WHAT TO WORK ON:
Pictures are to be left out; everything else in the records must be repeated exactly.

<<<<

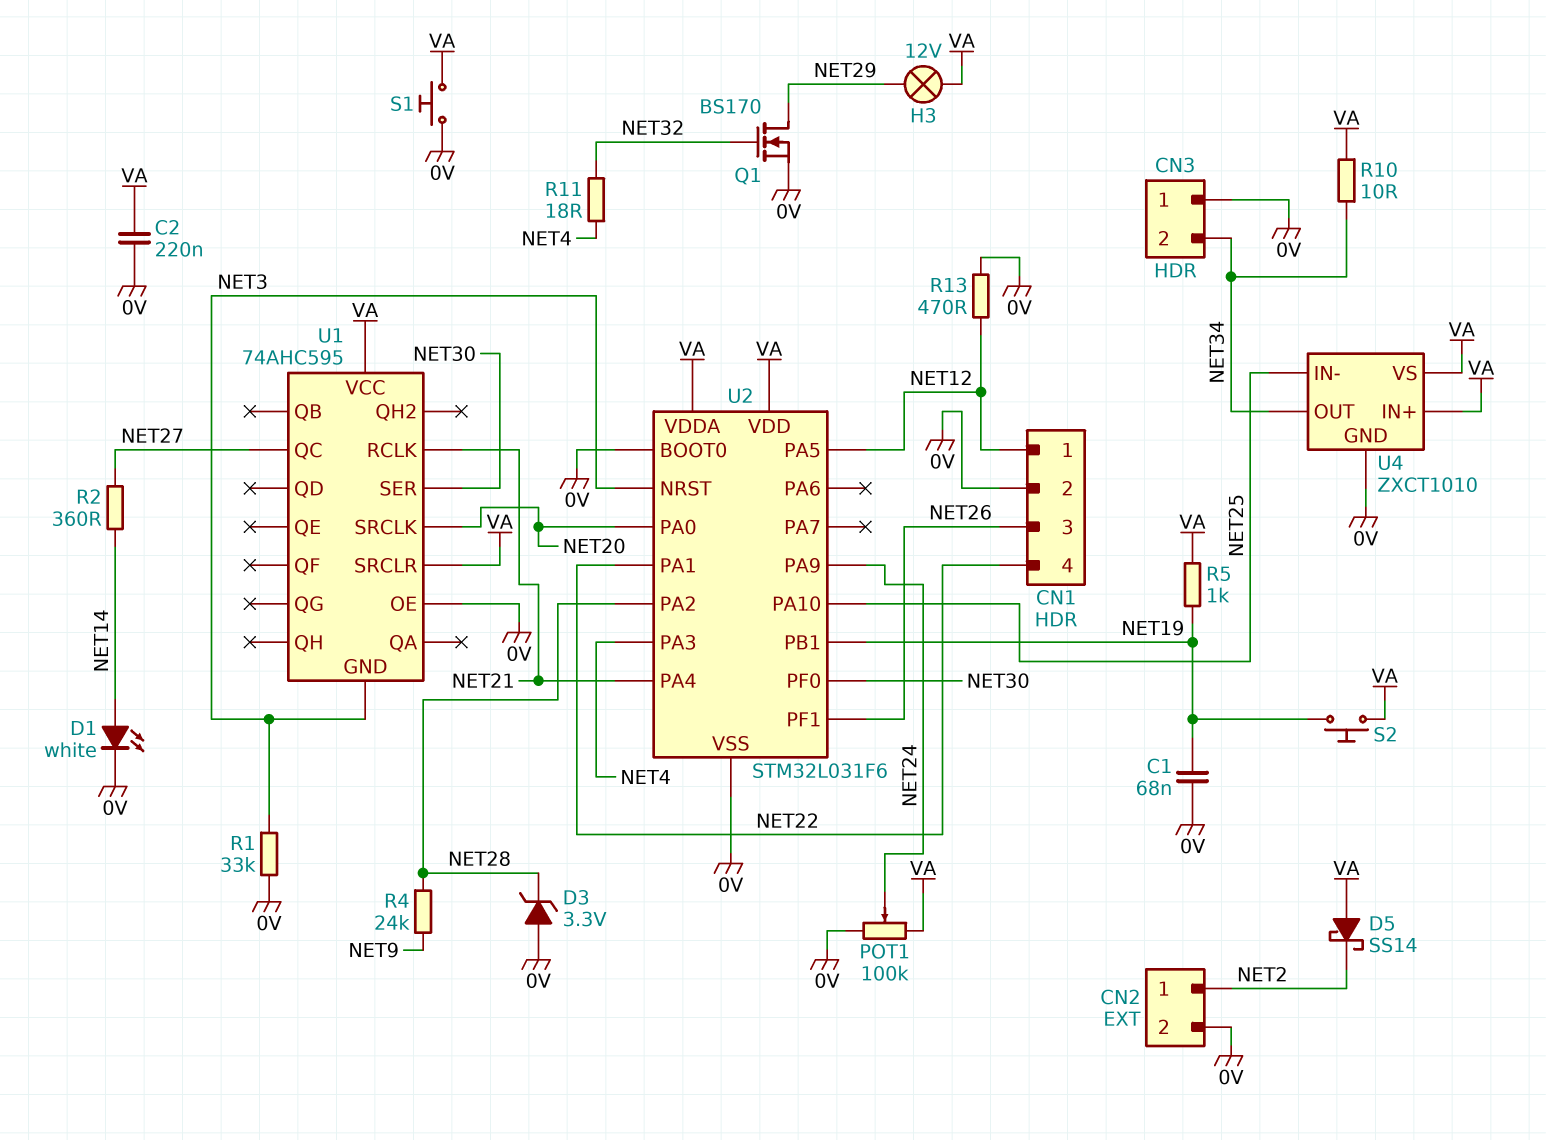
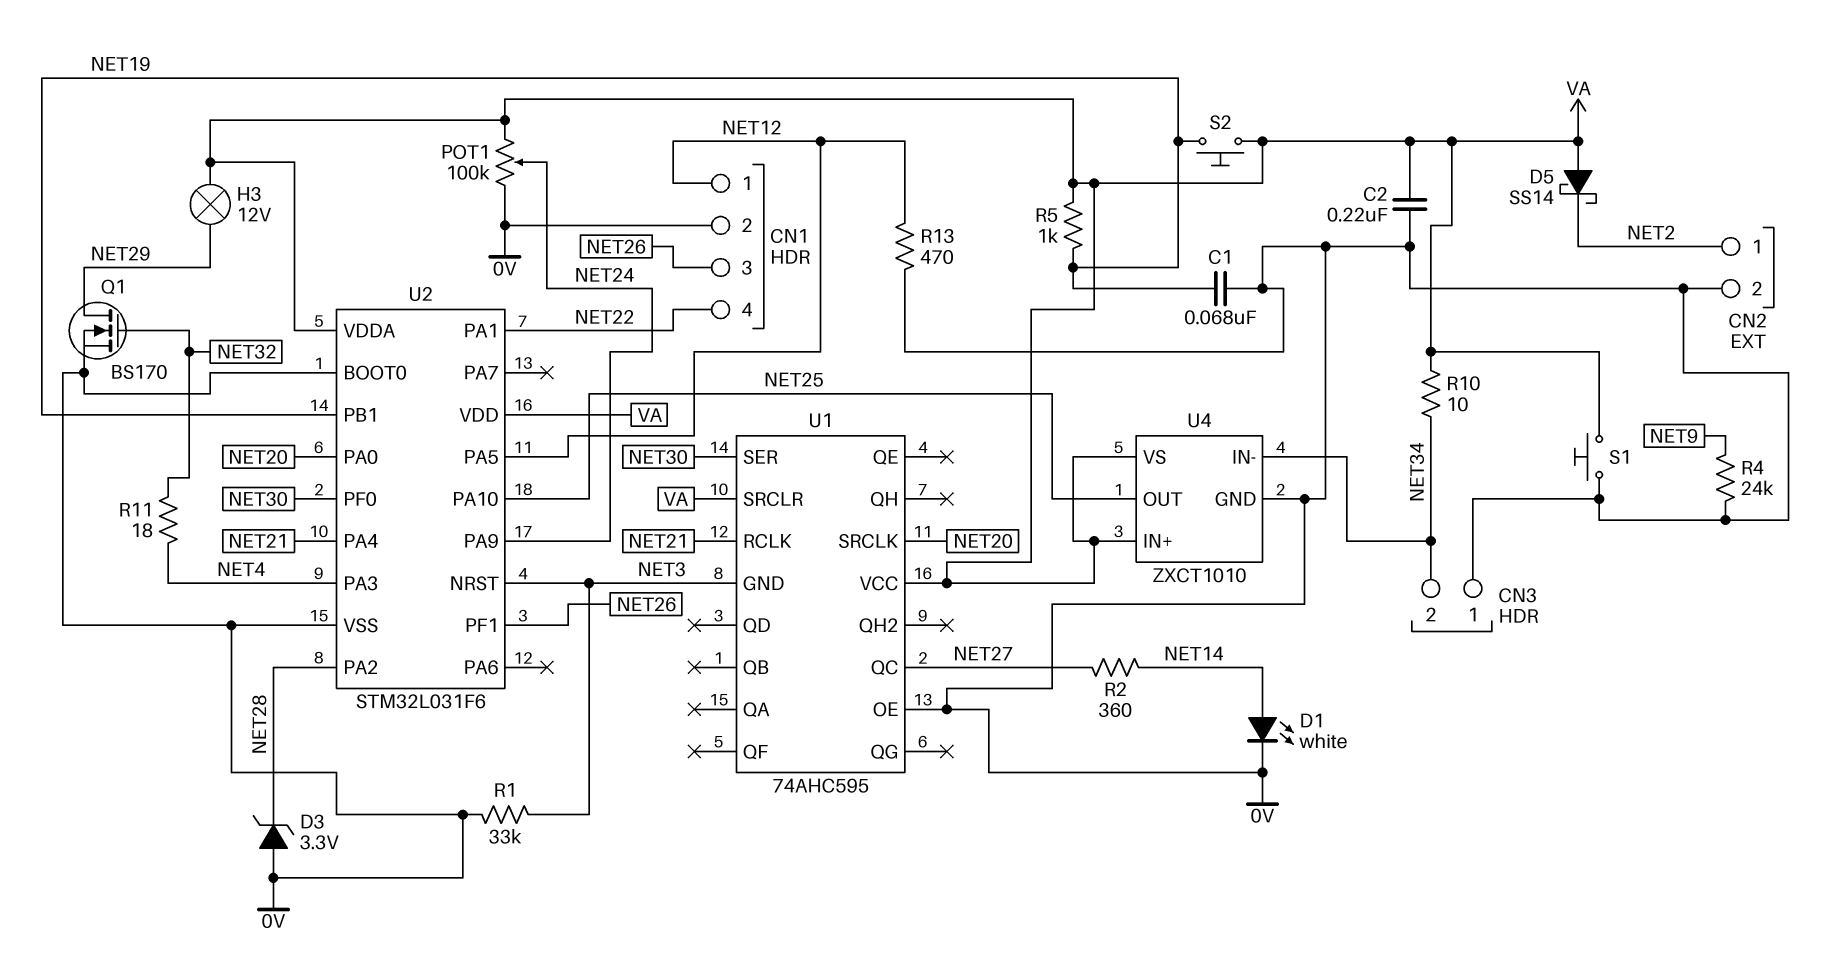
R4: 24k (NET9, NET28) -> 24k (0V, NET9)
U4 pin IN-: NET25 -> NET34
U4 pin OUT: NET34 -> NET25

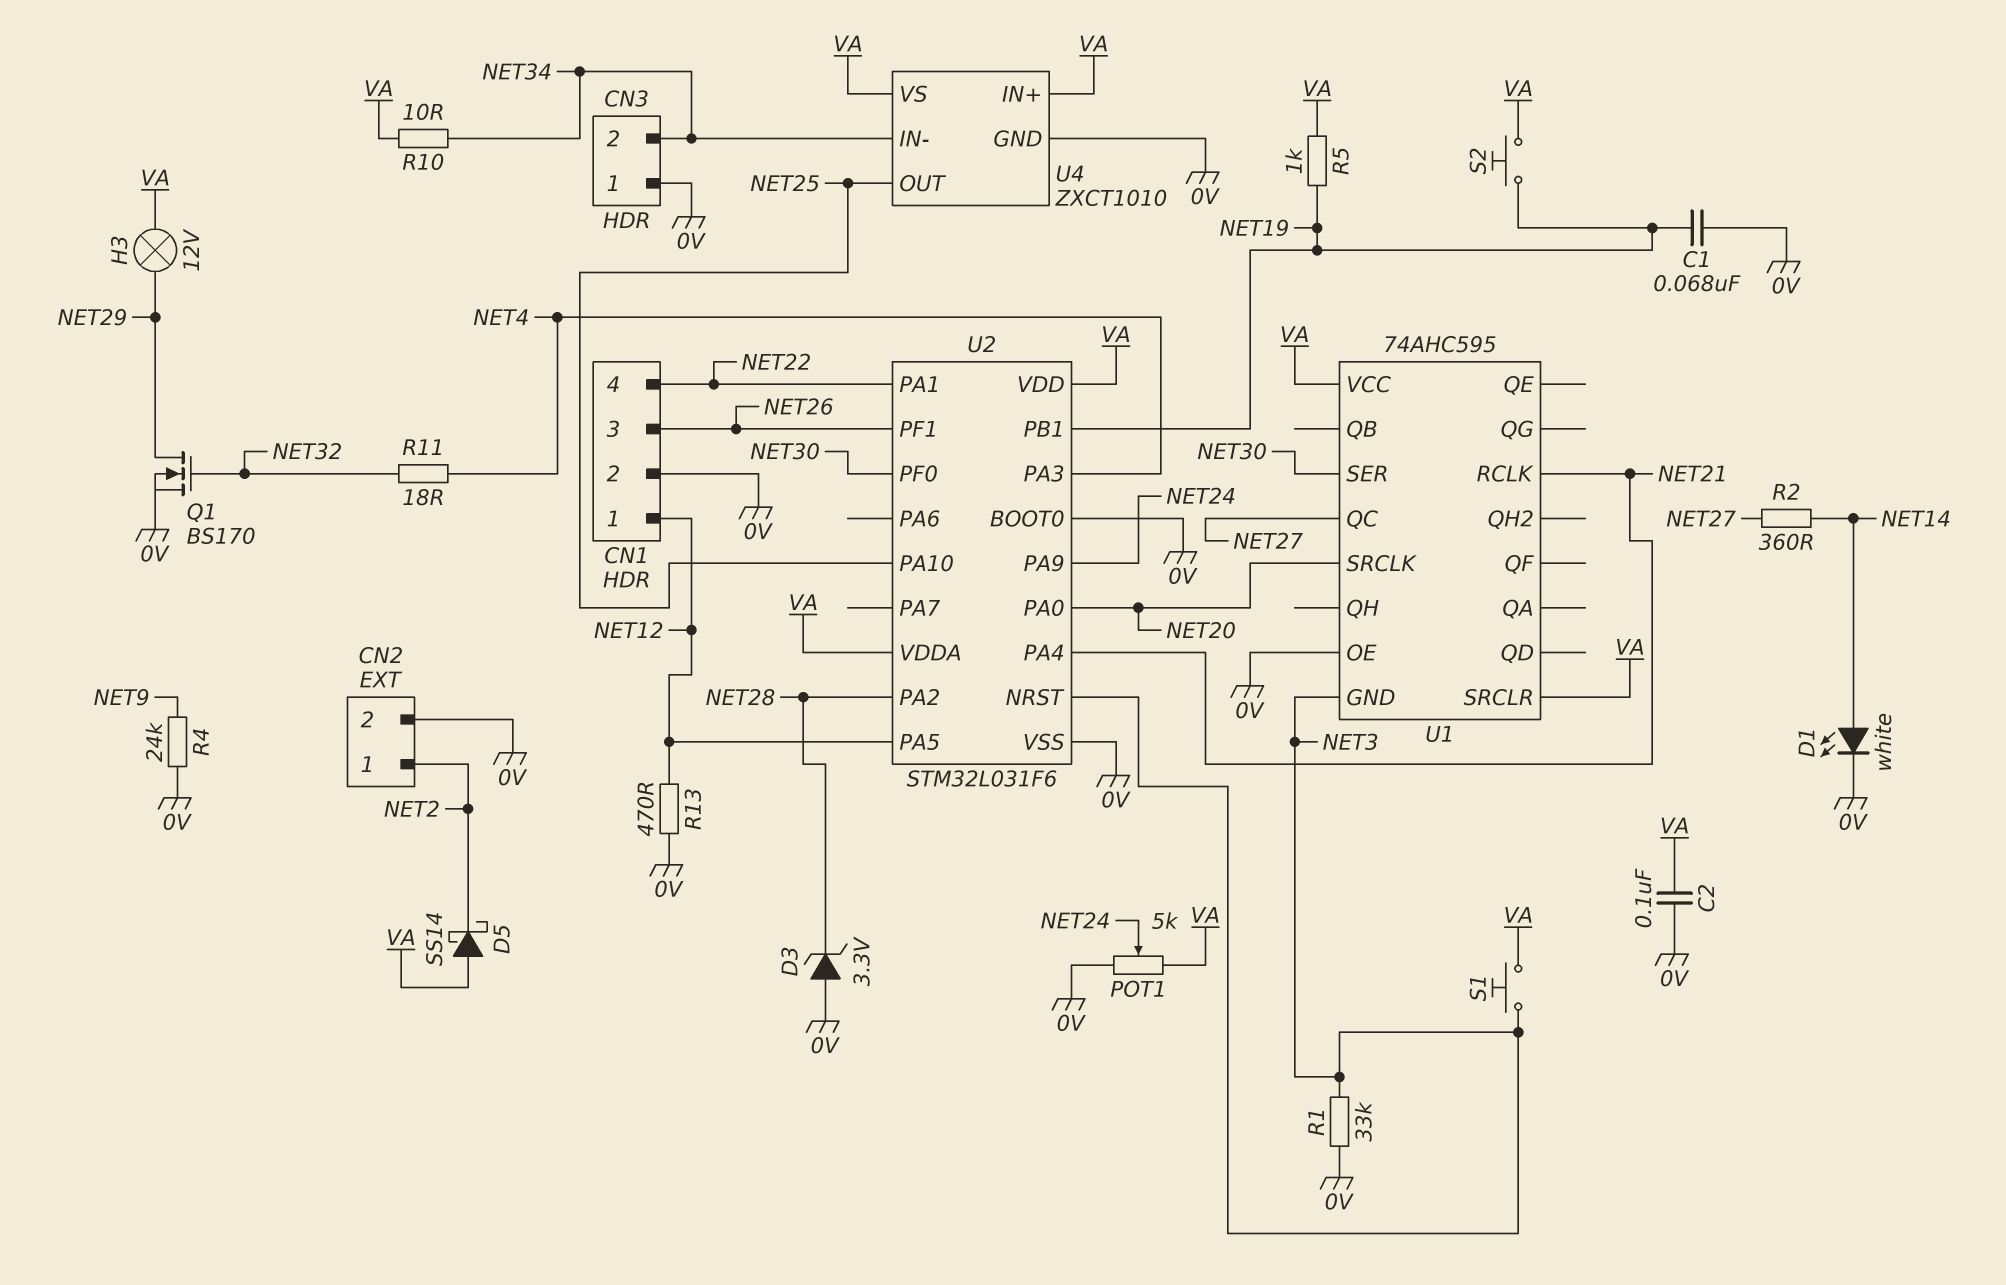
C2: 220nF (0V, VA) -> 100nF (0V, VA)
POT1: 100k (0V, VA, wiper NET24) -> 5k (0V, VA, wiper NET24)
S1: button (0V, VA) -> button (NET3, VA)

>>>>

WRITTEN ANSWER:
R4: 24k (NET9, NET28) -> 24k (0V, NET9)
U4 pin IN-: NET25 -> NET34
U4 pin OUT: NET34 -> NET25

C2: 220nF (0V, VA) -> 100nF (0V, VA)
POT1: 100k (0V, VA, wiper NET24) -> 5k (0V, VA, wiper NET24)
S1: button (0V, VA) -> button (NET3, VA)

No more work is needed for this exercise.